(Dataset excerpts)
····················

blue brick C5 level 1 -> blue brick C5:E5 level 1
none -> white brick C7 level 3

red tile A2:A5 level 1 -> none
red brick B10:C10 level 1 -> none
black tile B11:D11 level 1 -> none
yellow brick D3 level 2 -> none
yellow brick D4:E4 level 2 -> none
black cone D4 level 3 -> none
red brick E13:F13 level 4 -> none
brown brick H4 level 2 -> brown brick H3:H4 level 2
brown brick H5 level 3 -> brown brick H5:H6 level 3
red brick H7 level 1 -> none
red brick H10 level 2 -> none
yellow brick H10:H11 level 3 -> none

····················

### ABOUT THIS TASK:
Retype exactly. Start at the line with "yellow brick D4:E4 level 2 -> none" and stop at the last line of the data.

### RESPONSE BELOW:
yellow brick D4:E4 level 2 -> none
black cone D4 level 3 -> none
red brick E13:F13 level 4 -> none
brown brick H4 level 2 -> brown brick H3:H4 level 2
brown brick H5 level 3 -> brown brick H5:H6 level 3
red brick H7 level 1 -> none
red brick H10 level 2 -> none
yellow brick H10:H11 level 3 -> none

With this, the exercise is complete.